=== Excerpted data ===
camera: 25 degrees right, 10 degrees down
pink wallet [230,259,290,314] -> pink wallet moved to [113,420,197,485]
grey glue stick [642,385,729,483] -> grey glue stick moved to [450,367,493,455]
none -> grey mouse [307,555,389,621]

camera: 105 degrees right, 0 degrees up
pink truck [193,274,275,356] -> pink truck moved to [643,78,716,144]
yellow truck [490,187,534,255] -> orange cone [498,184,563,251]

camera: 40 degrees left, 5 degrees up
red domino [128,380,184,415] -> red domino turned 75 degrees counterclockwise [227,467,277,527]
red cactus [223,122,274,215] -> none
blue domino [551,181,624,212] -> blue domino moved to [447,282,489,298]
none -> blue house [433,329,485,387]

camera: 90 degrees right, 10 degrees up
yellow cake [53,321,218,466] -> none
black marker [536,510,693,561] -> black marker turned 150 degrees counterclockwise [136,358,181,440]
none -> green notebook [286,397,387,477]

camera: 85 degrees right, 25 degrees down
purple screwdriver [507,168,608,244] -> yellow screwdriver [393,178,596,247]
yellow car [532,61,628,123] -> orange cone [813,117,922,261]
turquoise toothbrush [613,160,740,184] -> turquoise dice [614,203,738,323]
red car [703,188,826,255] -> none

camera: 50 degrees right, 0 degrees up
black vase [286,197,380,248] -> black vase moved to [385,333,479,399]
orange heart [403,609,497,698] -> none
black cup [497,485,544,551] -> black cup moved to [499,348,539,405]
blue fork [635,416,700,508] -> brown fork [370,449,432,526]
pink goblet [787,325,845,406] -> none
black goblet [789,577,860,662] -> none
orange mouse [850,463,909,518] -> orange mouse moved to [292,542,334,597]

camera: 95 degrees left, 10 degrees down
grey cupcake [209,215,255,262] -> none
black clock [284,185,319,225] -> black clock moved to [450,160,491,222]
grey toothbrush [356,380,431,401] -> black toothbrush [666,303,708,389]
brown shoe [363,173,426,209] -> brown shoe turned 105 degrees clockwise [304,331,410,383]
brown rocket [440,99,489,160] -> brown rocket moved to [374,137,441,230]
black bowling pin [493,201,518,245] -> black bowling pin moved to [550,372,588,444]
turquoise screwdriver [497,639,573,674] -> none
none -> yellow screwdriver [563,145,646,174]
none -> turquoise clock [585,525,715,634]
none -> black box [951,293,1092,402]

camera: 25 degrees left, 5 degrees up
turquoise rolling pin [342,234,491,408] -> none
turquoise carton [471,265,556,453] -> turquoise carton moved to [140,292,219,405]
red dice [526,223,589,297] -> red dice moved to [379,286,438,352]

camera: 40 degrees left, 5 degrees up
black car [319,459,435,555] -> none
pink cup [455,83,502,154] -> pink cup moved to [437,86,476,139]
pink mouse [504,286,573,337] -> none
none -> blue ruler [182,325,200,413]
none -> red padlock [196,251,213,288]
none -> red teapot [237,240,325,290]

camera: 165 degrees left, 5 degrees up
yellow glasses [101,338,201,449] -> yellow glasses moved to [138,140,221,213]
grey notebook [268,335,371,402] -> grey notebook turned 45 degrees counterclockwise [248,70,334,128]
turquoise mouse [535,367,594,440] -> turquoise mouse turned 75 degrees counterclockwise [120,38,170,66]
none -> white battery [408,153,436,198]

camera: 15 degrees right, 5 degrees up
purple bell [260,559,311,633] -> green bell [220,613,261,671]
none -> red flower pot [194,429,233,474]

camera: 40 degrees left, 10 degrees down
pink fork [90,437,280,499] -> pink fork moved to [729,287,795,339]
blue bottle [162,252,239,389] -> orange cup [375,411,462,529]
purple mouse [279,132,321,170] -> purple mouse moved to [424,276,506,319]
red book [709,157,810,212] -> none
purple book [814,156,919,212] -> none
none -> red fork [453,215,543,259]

=== Directions ===
Among the records above, repeat exactly the line with "black clock [284,185,319,225]", the line with "none -> yellow screwdriver [563,145,646,174]", and every line in between, and only those.

=== Result below ===
black clock [284,185,319,225] -> black clock moved to [450,160,491,222]
grey toothbrush [356,380,431,401] -> black toothbrush [666,303,708,389]
brown shoe [363,173,426,209] -> brown shoe turned 105 degrees clockwise [304,331,410,383]
brown rocket [440,99,489,160] -> brown rocket moved to [374,137,441,230]
black bowling pin [493,201,518,245] -> black bowling pin moved to [550,372,588,444]
turquoise screwdriver [497,639,573,674] -> none
none -> yellow screwdriver [563,145,646,174]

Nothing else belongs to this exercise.